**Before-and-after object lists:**
━━━━━━━━━━━━━━━━━━━━━━━━━━━━━━
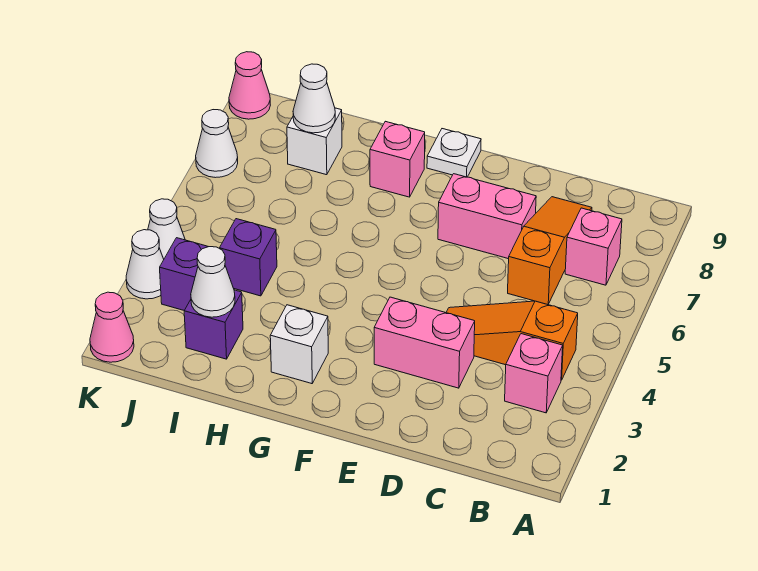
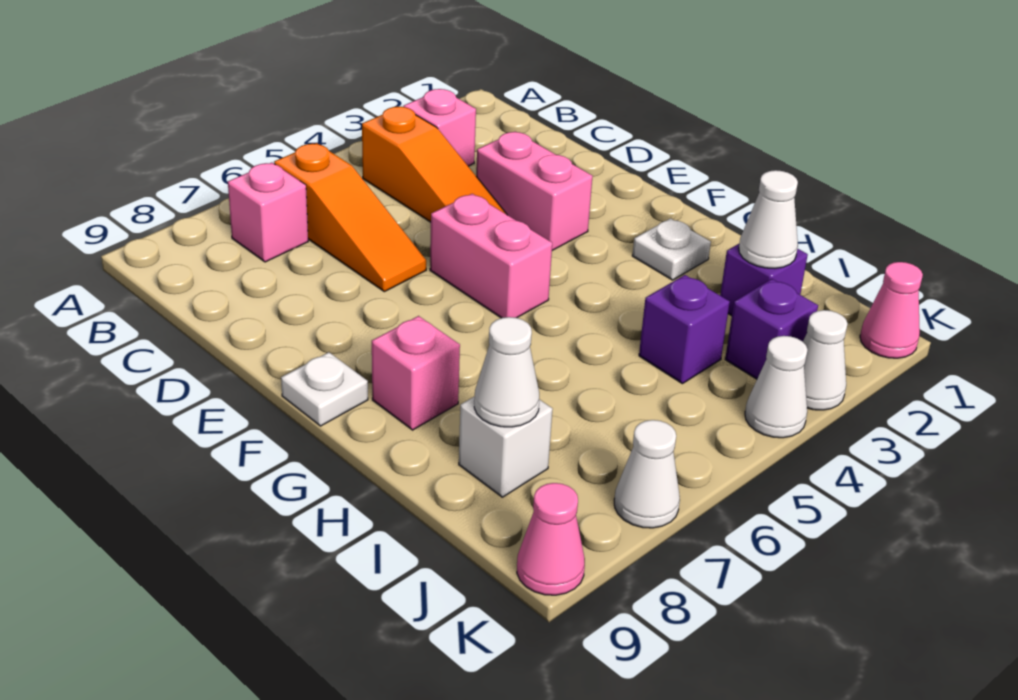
orange slope C6:C8 level 1 top 6 -> orange slope B6:D6 level 1 top B
pink brick D7:E7 level 1 -> pink brick E5:F5 level 1
white brick G2 level 1 -> white plate G2 level 1

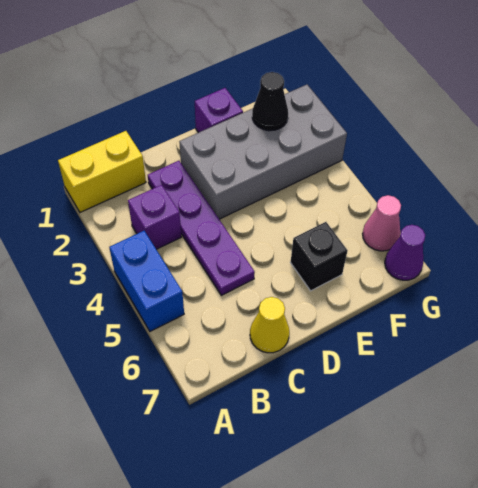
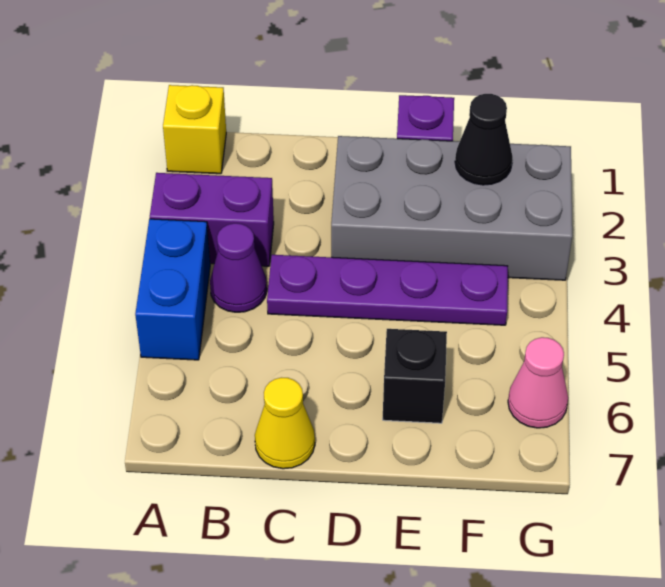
yellow brick A1:B1 level 1 -> yellow brick A1 level 1
purple brick B3 level 1 -> purple brick A3:B3 level 1
purple plate C2:C5 level 1 -> purple plate C4:F4 level 1
purple cone G7 level 1 -> purple cone B4 level 1

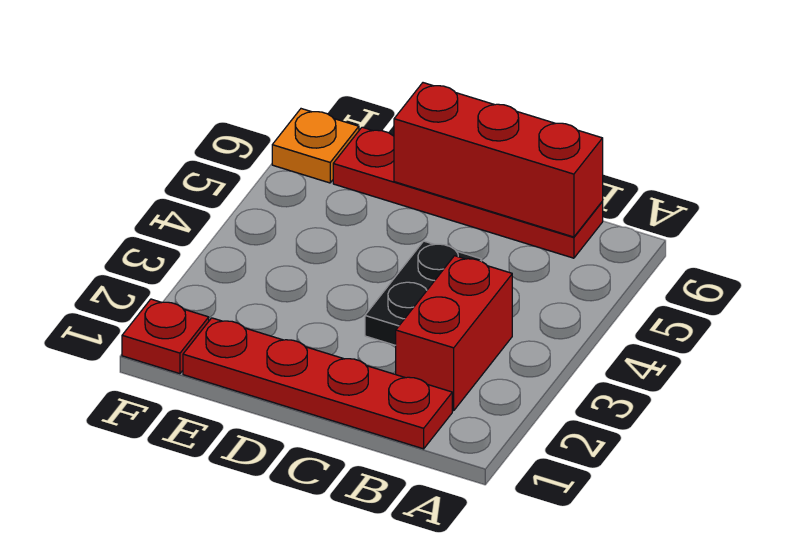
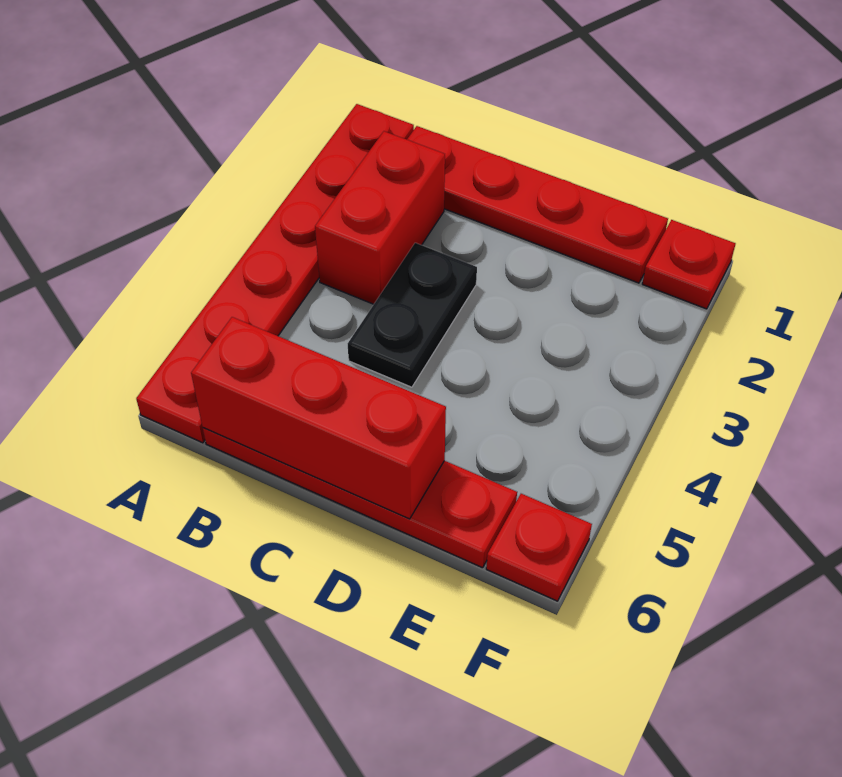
none -> red plate A1:A6 level 1
orange plate F6 level 1 -> red plate F6 level 1

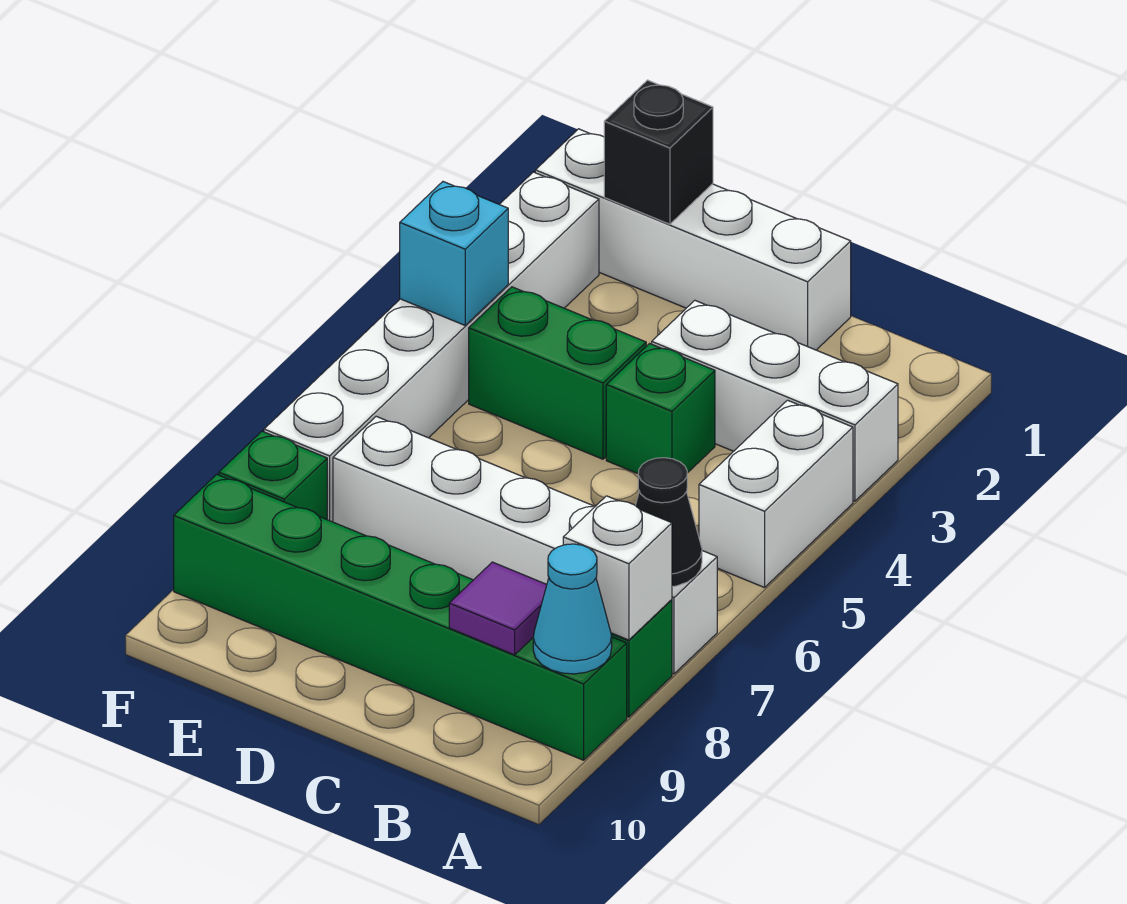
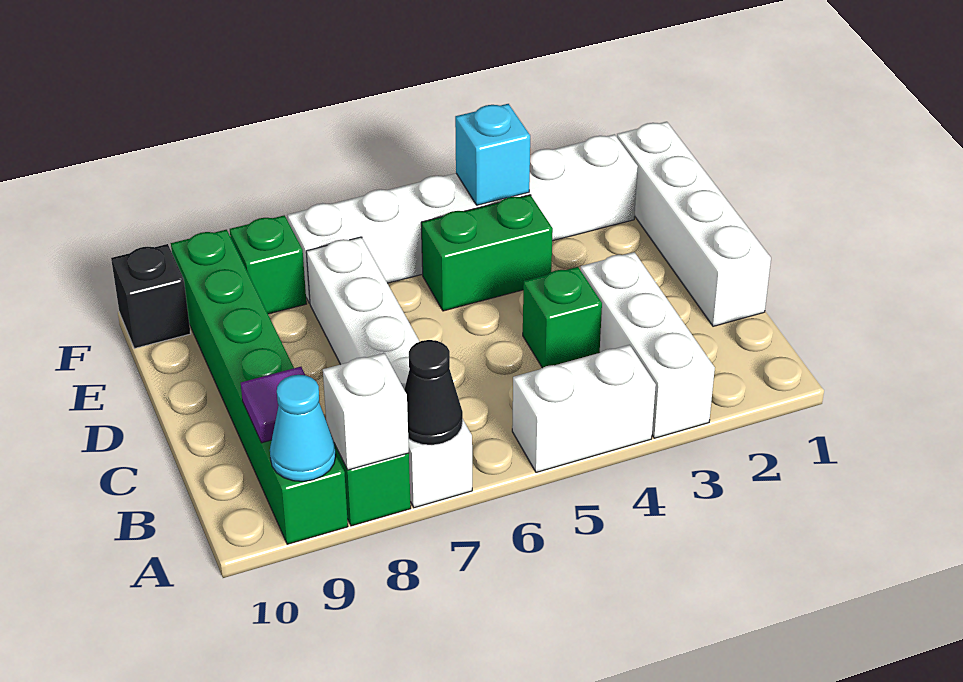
green brick D4:E4 level 1 -> green brick E4:E5 level 1
black brick E1 level 2 -> black brick F10 level 1

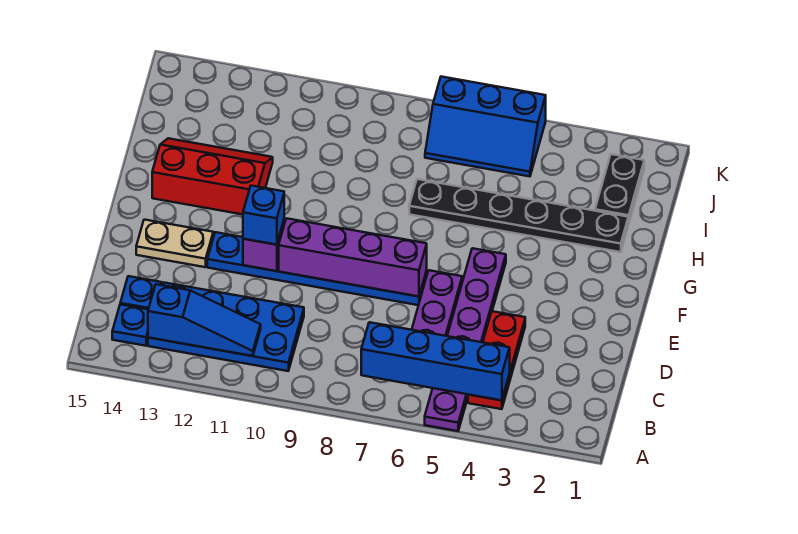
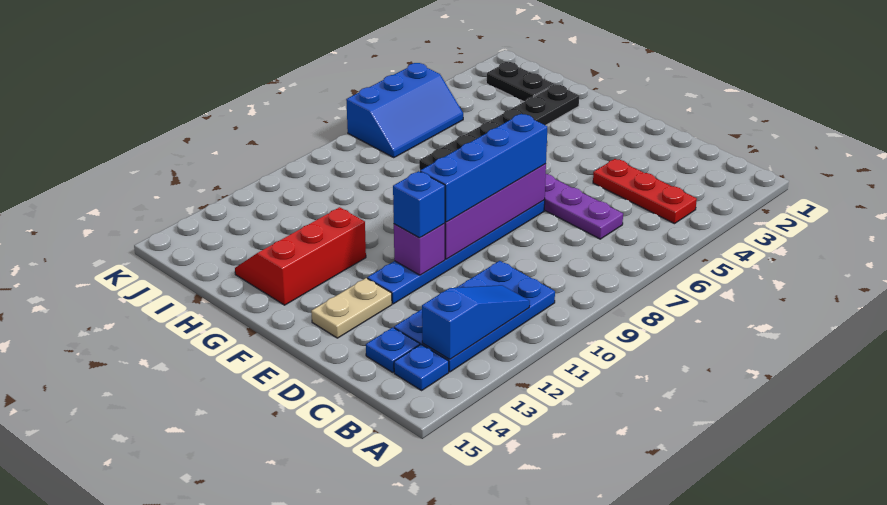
purple plate A5:F5 level 1 -> none
blue brick B4:B7 level 2 -> blue brick E7:E10 level 3

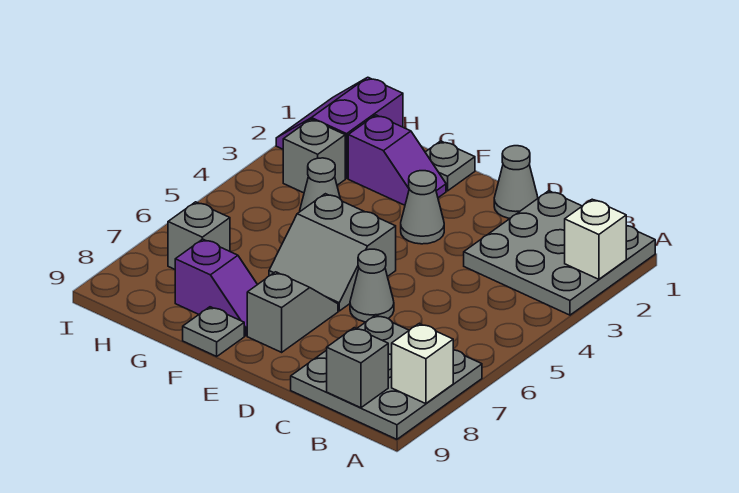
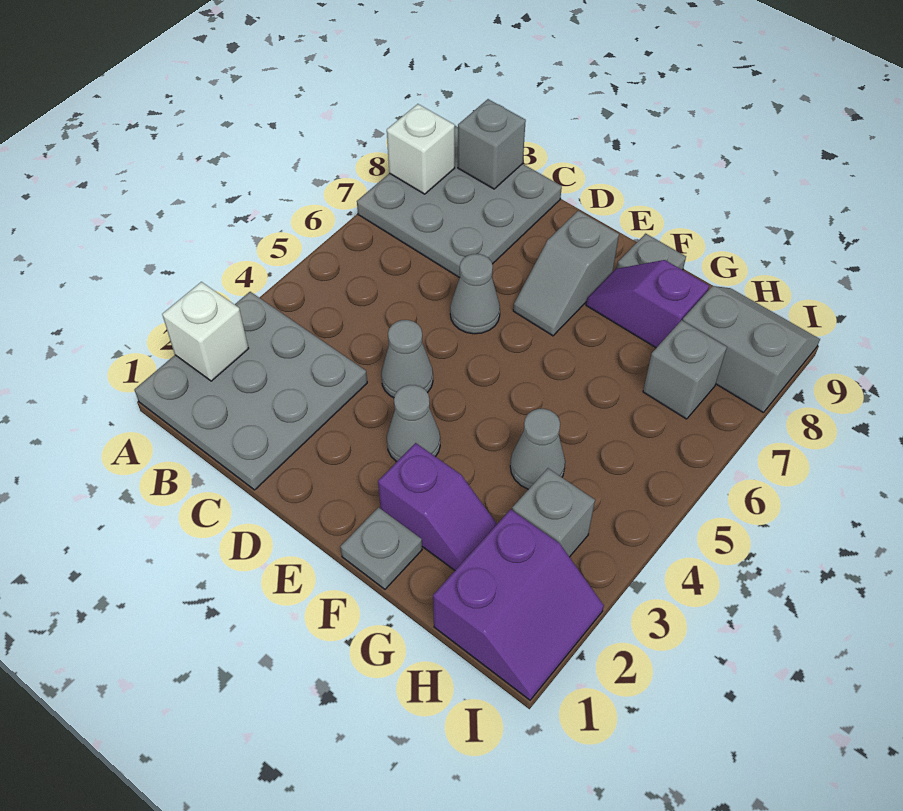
grey cone D1 level 1 -> grey cone D4 level 1
grey slope E5:F6 level 1 top 5 -> grey slope H8:I9 level 1 top 8
purple slope F2:G2 level 1 top G -> purple slope F2:G2 level 1 top F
━━━━━━━━━━━━━━━━━━━━━━━━━━━━━━
**Exercise objective:** Leave out any pictures, please, and quote only the lines from the top of the data through the line that contains "yellow brick A1:B1".

**Answer to the problem:**
orange slope C6:C8 level 1 top 6 -> orange slope B6:D6 level 1 top B
pink brick D7:E7 level 1 -> pink brick E5:F5 level 1
white brick G2 level 1 -> white plate G2 level 1

yellow brick A1:B1 level 1 -> yellow brick A1 level 1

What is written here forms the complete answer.